Problem to work on: Write down exactly the lines from the one with "red cross: (103, 149)" to the end of the data, first and last included, and no others.

Synthetic geometry scene data:

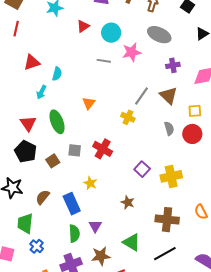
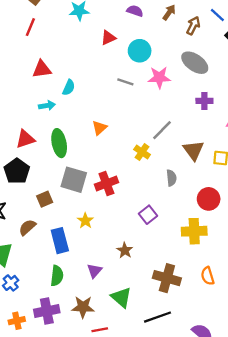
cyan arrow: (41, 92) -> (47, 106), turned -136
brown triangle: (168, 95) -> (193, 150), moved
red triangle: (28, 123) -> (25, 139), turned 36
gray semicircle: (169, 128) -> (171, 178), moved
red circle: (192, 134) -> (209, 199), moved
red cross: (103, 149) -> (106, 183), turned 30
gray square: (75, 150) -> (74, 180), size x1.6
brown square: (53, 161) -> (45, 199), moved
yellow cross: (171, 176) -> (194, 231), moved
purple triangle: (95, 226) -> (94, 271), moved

Your solution:
red cross: (103, 149) -> (106, 183), turned 30
gray square: (75, 150) -> (74, 180), size x1.6
brown square: (53, 161) -> (45, 199), moved
yellow cross: (171, 176) -> (194, 231), moved
purple triangle: (95, 226) -> (94, 271), moved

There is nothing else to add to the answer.